> [Work order]:
Below are the records; restate all of them exactly.

[Before-and-after change data]
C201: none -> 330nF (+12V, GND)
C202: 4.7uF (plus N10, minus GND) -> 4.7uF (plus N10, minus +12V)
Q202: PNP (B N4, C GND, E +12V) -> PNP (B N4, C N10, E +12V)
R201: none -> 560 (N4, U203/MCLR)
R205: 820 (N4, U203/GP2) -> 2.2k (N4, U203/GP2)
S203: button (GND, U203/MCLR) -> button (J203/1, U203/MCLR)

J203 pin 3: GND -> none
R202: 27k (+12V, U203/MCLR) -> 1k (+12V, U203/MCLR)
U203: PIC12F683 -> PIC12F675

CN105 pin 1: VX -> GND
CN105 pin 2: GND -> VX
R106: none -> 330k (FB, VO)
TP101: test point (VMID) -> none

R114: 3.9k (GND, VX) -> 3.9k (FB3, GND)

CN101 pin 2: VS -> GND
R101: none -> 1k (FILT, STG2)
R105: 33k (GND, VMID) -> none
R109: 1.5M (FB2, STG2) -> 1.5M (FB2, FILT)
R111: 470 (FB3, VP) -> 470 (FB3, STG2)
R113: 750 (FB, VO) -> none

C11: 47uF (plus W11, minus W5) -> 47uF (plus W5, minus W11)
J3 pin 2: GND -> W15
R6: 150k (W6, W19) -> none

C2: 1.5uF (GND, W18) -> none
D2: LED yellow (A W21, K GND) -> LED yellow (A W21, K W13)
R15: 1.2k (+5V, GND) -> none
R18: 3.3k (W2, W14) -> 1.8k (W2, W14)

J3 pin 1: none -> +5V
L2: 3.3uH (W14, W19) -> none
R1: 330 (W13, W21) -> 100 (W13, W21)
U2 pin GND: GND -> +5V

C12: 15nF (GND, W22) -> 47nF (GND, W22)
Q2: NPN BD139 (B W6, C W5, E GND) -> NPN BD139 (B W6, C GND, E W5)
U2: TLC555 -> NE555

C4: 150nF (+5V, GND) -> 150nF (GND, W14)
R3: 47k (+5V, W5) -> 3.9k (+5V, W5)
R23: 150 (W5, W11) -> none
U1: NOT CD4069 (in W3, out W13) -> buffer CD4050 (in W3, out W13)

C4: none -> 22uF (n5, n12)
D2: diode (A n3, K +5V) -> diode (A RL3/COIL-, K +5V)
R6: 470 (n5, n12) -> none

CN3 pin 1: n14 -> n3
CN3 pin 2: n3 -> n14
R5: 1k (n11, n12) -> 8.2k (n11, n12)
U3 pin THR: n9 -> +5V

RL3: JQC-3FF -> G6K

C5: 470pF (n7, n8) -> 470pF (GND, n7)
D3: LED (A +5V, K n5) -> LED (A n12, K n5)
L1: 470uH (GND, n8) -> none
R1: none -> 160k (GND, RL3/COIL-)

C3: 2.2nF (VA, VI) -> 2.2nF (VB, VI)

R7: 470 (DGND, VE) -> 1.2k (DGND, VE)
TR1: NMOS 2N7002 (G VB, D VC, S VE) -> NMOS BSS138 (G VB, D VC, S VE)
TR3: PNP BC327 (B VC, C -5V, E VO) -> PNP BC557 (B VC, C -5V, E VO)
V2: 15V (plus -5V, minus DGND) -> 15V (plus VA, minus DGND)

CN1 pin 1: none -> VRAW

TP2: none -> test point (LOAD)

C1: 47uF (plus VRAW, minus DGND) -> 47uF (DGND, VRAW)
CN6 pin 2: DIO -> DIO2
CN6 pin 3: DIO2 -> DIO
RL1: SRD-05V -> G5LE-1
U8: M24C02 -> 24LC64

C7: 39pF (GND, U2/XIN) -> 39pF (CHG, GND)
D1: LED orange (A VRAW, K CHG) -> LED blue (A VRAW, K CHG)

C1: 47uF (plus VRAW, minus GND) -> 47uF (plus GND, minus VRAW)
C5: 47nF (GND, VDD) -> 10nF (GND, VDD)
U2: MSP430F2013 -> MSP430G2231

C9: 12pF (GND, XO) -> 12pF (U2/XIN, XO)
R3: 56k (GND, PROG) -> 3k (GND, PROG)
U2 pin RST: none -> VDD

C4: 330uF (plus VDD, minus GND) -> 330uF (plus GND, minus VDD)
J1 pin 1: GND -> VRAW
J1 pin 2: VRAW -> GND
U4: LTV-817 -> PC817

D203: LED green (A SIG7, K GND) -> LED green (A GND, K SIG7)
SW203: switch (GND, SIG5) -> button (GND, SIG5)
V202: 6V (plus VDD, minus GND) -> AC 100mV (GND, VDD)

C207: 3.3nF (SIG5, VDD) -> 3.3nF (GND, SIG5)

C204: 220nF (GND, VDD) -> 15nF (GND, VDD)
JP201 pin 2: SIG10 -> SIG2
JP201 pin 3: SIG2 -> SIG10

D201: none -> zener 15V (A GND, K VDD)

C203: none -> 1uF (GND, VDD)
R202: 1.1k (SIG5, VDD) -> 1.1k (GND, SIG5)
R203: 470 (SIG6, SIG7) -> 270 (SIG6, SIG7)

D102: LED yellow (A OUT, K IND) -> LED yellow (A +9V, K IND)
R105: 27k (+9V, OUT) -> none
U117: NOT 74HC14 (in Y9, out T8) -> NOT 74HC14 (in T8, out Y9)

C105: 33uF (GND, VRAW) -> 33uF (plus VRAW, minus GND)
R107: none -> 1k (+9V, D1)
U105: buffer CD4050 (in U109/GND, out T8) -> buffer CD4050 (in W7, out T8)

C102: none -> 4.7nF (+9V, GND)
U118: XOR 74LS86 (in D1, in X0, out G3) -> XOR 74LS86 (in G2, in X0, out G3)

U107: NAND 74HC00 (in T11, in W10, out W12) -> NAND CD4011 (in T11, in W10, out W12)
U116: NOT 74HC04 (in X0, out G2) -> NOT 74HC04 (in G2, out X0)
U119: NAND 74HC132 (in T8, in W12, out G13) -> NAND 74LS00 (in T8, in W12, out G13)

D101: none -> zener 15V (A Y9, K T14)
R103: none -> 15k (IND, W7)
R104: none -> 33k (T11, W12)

> [Final answer]:
C201: none -> 330nF (+12V, GND)
C202: 4.7uF (plus N10, minus GND) -> 4.7uF (plus N10, minus +12V)
Q202: PNP (B N4, C GND, E +12V) -> PNP (B N4, C N10, E +12V)
R201: none -> 560 (N4, U203/MCLR)
R205: 820 (N4, U203/GP2) -> 2.2k (N4, U203/GP2)
S203: button (GND, U203/MCLR) -> button (J203/1, U203/MCLR)

J203 pin 3: GND -> none
R202: 27k (+12V, U203/MCLR) -> 1k (+12V, U203/MCLR)
U203: PIC12F683 -> PIC12F675

CN105 pin 1: VX -> GND
CN105 pin 2: GND -> VX
R106: none -> 330k (FB, VO)
TP101: test point (VMID) -> none

R114: 3.9k (GND, VX) -> 3.9k (FB3, GND)

CN101 pin 2: VS -> GND
R101: none -> 1k (FILT, STG2)
R105: 33k (GND, VMID) -> none
R109: 1.5M (FB2, STG2) -> 1.5M (FB2, FILT)
R111: 470 (FB3, VP) -> 470 (FB3, STG2)
R113: 750 (FB, VO) -> none

C11: 47uF (plus W11, minus W5) -> 47uF (plus W5, minus W11)
J3 pin 2: GND -> W15
R6: 150k (W6, W19) -> none

C2: 1.5uF (GND, W18) -> none
D2: LED yellow (A W21, K GND) -> LED yellow (A W21, K W13)
R15: 1.2k (+5V, GND) -> none
R18: 3.3k (W2, W14) -> 1.8k (W2, W14)

J3 pin 1: none -> +5V
L2: 3.3uH (W14, W19) -> none
R1: 330 (W13, W21) -> 100 (W13, W21)
U2 pin GND: GND -> +5V

C12: 15nF (GND, W22) -> 47nF (GND, W22)
Q2: NPN BD139 (B W6, C W5, E GND) -> NPN BD139 (B W6, C GND, E W5)
U2: TLC555 -> NE555

C4: 150nF (+5V, GND) -> 150nF (GND, W14)
R3: 47k (+5V, W5) -> 3.9k (+5V, W5)
R23: 150 (W5, W11) -> none
U1: NOT CD4069 (in W3, out W13) -> buffer CD4050 (in W3, out W13)

C4: none -> 22uF (n5, n12)
D2: diode (A n3, K +5V) -> diode (A RL3/COIL-, K +5V)
R6: 470 (n5, n12) -> none

CN3 pin 1: n14 -> n3
CN3 pin 2: n3 -> n14
R5: 1k (n11, n12) -> 8.2k (n11, n12)
U3 pin THR: n9 -> +5V

RL3: JQC-3FF -> G6K

C5: 470pF (n7, n8) -> 470pF (GND, n7)
D3: LED (A +5V, K n5) -> LED (A n12, K n5)
L1: 470uH (GND, n8) -> none
R1: none -> 160k (GND, RL3/COIL-)

C3: 2.2nF (VA, VI) -> 2.2nF (VB, VI)

R7: 470 (DGND, VE) -> 1.2k (DGND, VE)
TR1: NMOS 2N7002 (G VB, D VC, S VE) -> NMOS BSS138 (G VB, D VC, S VE)
TR3: PNP BC327 (B VC, C -5V, E VO) -> PNP BC557 (B VC, C -5V, E VO)
V2: 15V (plus -5V, minus DGND) -> 15V (plus VA, minus DGND)

CN1 pin 1: none -> VRAW

TP2: none -> test point (LOAD)

C1: 47uF (plus VRAW, minus DGND) -> 47uF (DGND, VRAW)
CN6 pin 2: DIO -> DIO2
CN6 pin 3: DIO2 -> DIO
RL1: SRD-05V -> G5LE-1
U8: M24C02 -> 24LC64

C7: 39pF (GND, U2/XIN) -> 39pF (CHG, GND)
D1: LED orange (A VRAW, K CHG) -> LED blue (A VRAW, K CHG)

C1: 47uF (plus VRAW, minus GND) -> 47uF (plus GND, minus VRAW)
C5: 47nF (GND, VDD) -> 10nF (GND, VDD)
U2: MSP430F2013 -> MSP430G2231

C9: 12pF (GND, XO) -> 12pF (U2/XIN, XO)
R3: 56k (GND, PROG) -> 3k (GND, PROG)
U2 pin RST: none -> VDD

C4: 330uF (plus VDD, minus GND) -> 330uF (plus GND, minus VDD)
J1 pin 1: GND -> VRAW
J1 pin 2: VRAW -> GND
U4: LTV-817 -> PC817

D203: LED green (A SIG7, K GND) -> LED green (A GND, K SIG7)
SW203: switch (GND, SIG5) -> button (GND, SIG5)
V202: 6V (plus VDD, minus GND) -> AC 100mV (GND, VDD)

C207: 3.3nF (SIG5, VDD) -> 3.3nF (GND, SIG5)

C204: 220nF (GND, VDD) -> 15nF (GND, VDD)
JP201 pin 2: SIG10 -> SIG2
JP201 pin 3: SIG2 -> SIG10

D201: none -> zener 15V (A GND, K VDD)

C203: none -> 1uF (GND, VDD)
R202: 1.1k (SIG5, VDD) -> 1.1k (GND, SIG5)
R203: 470 (SIG6, SIG7) -> 270 (SIG6, SIG7)

D102: LED yellow (A OUT, K IND) -> LED yellow (A +9V, K IND)
R105: 27k (+9V, OUT) -> none
U117: NOT 74HC14 (in Y9, out T8) -> NOT 74HC14 (in T8, out Y9)

C105: 33uF (GND, VRAW) -> 33uF (plus VRAW, minus GND)
R107: none -> 1k (+9V, D1)
U105: buffer CD4050 (in U109/GND, out T8) -> buffer CD4050 (in W7, out T8)

C102: none -> 4.7nF (+9V, GND)
U118: XOR 74LS86 (in D1, in X0, out G3) -> XOR 74LS86 (in G2, in X0, out G3)

U107: NAND 74HC00 (in T11, in W10, out W12) -> NAND CD4011 (in T11, in W10, out W12)
U116: NOT 74HC04 (in X0, out G2) -> NOT 74HC04 (in G2, out X0)
U119: NAND 74HC132 (in T8, in W12, out G13) -> NAND 74LS00 (in T8, in W12, out G13)

D101: none -> zener 15V (A Y9, K T14)
R103: none -> 15k (IND, W7)
R104: none -> 33k (T11, W12)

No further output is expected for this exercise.